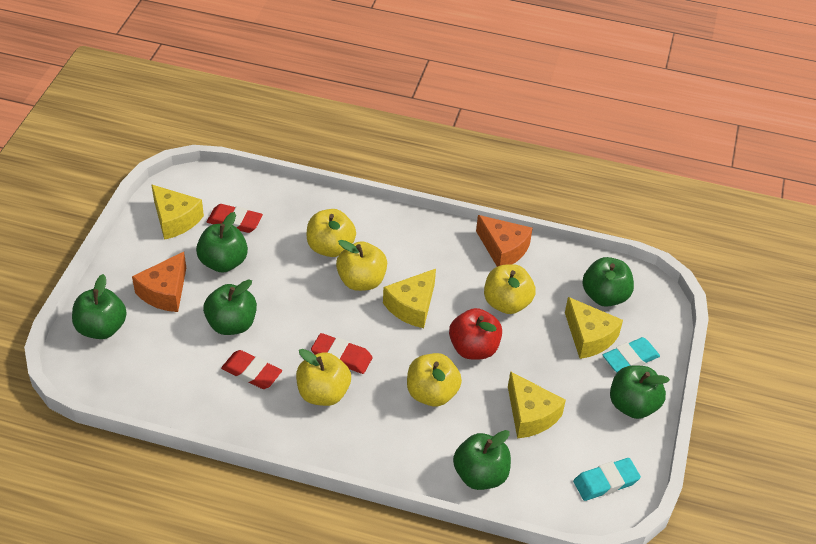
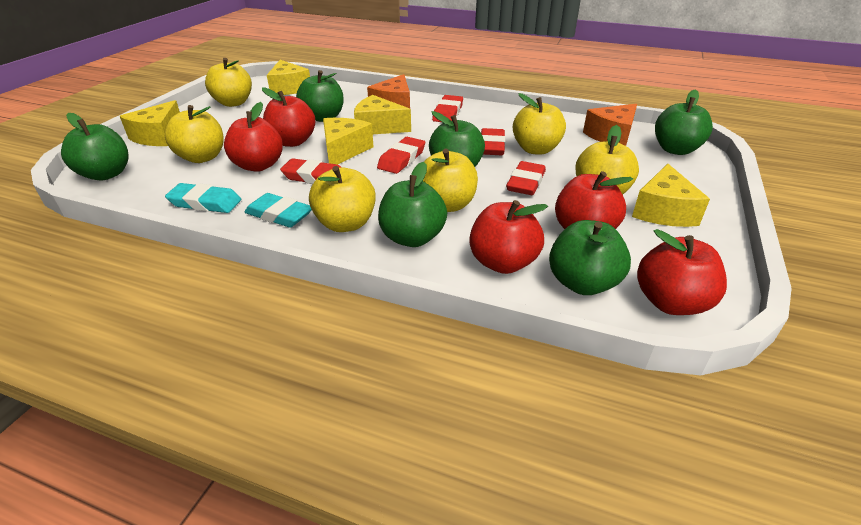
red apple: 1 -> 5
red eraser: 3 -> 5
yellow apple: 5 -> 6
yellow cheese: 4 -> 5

-------

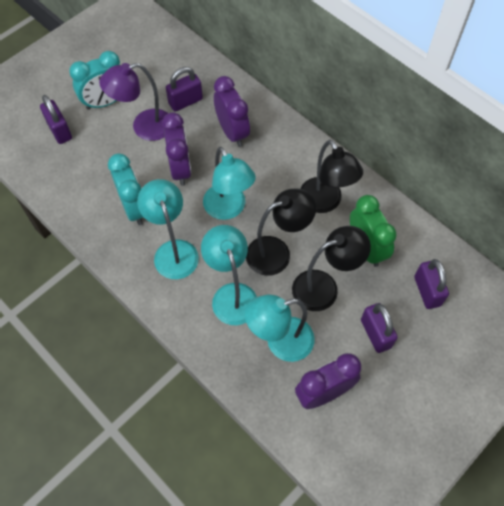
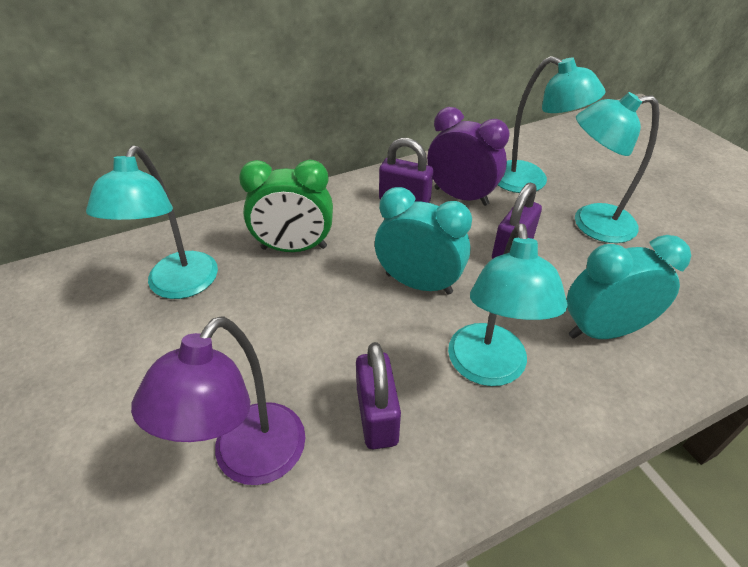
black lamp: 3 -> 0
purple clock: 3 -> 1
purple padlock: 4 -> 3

-------

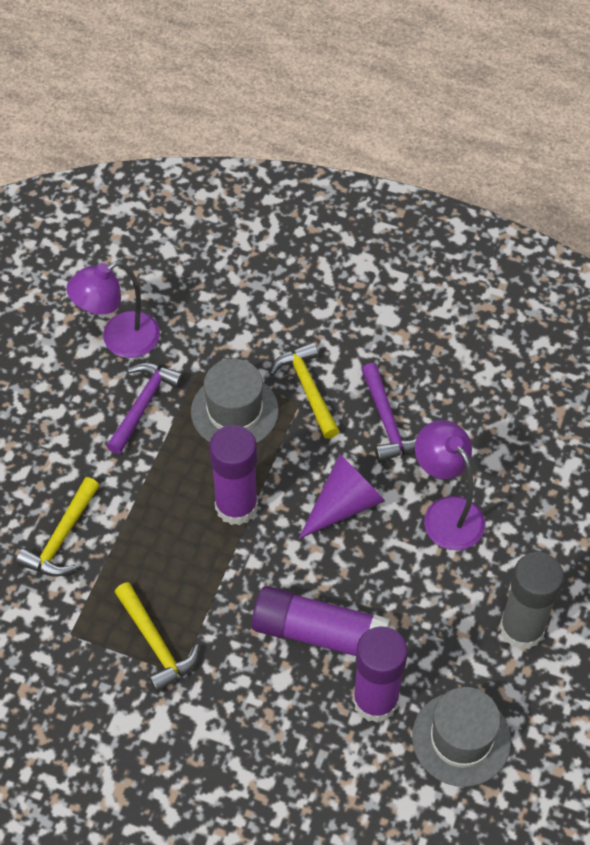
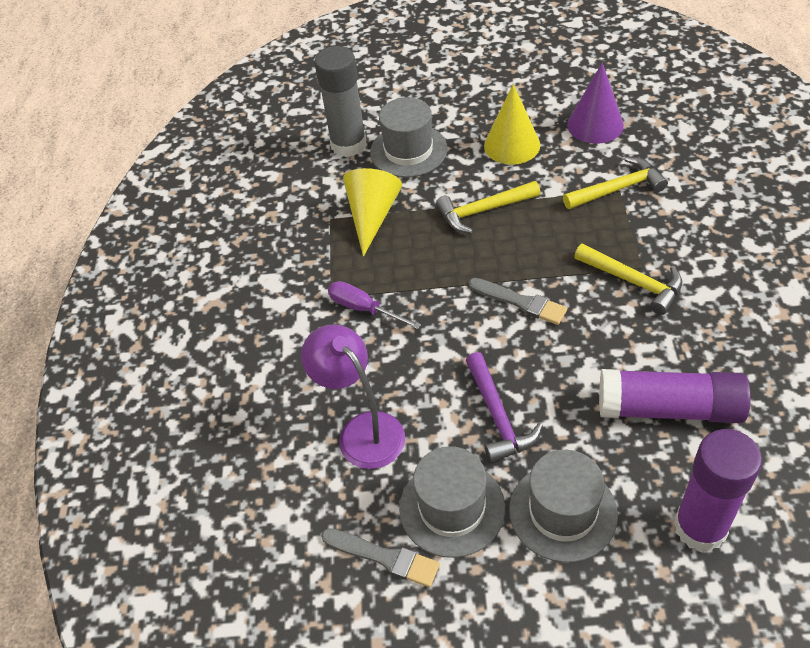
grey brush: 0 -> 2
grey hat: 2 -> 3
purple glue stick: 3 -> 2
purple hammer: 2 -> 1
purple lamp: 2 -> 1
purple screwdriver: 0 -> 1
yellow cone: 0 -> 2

-------

INSTRUCTIONS FOR THE TASK >>
Within the material above, find the lines that contain the word "yellow"; copy them.

FINISHED TASK >>
yellow apple: 5 -> 6
yellow cheese: 4 -> 5
yellow cone: 0 -> 2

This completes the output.